DATA SECTION
☆ ☆ ☆

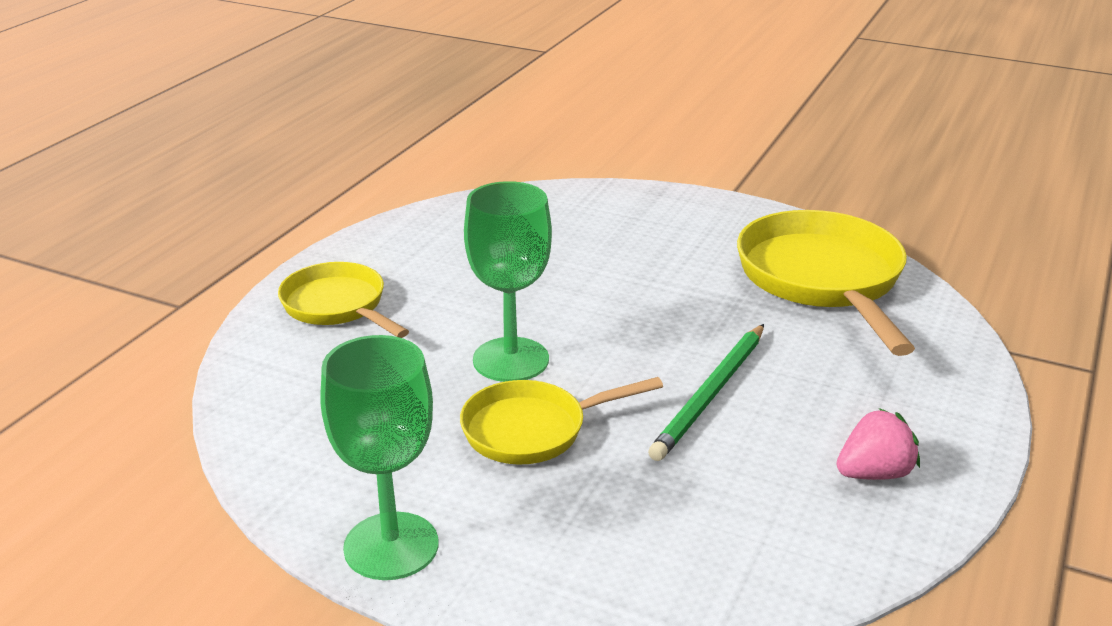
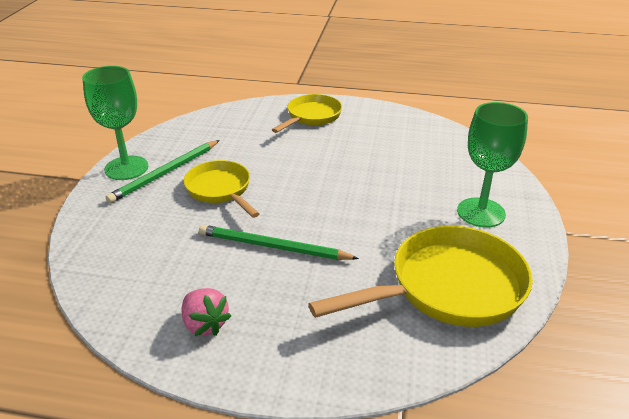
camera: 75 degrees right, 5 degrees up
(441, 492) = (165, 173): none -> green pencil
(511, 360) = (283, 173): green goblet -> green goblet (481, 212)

☆ ☆ ☆

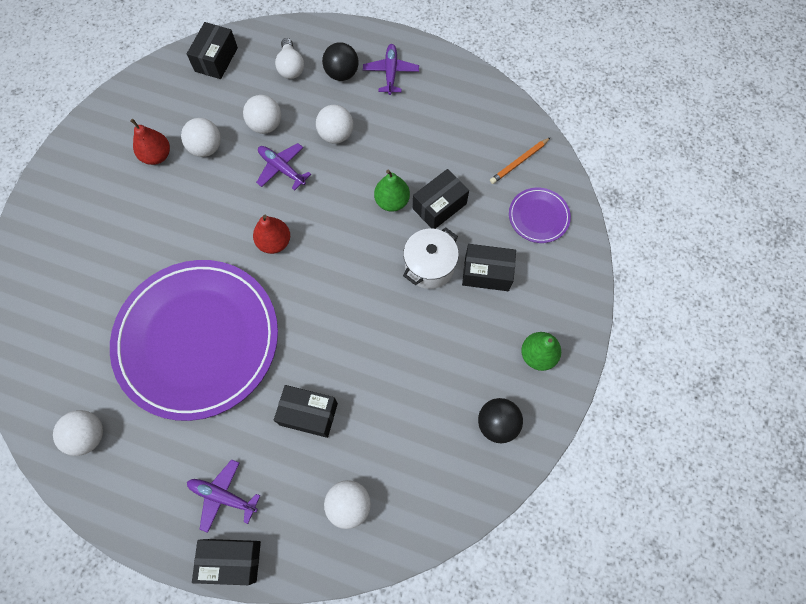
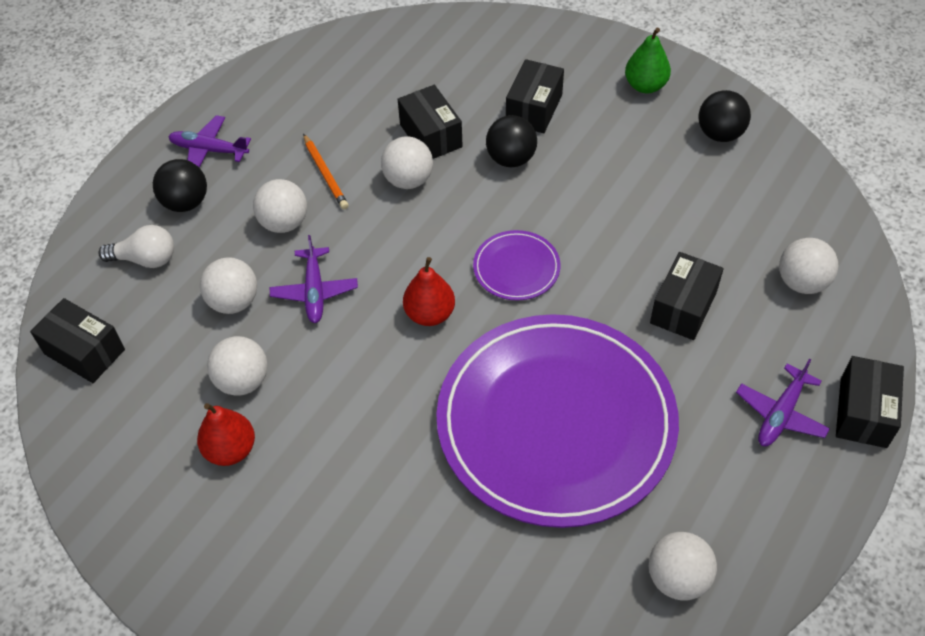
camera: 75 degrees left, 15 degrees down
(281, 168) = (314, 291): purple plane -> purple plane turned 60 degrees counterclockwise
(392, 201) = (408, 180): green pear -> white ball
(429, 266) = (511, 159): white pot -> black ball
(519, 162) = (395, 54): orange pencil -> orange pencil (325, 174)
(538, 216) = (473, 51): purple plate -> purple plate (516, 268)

☆ ☆ ☆

TASK INSTRUCTIONS
Give only the number of lines in the records that include the word "degrees".

TASK ANSWER
3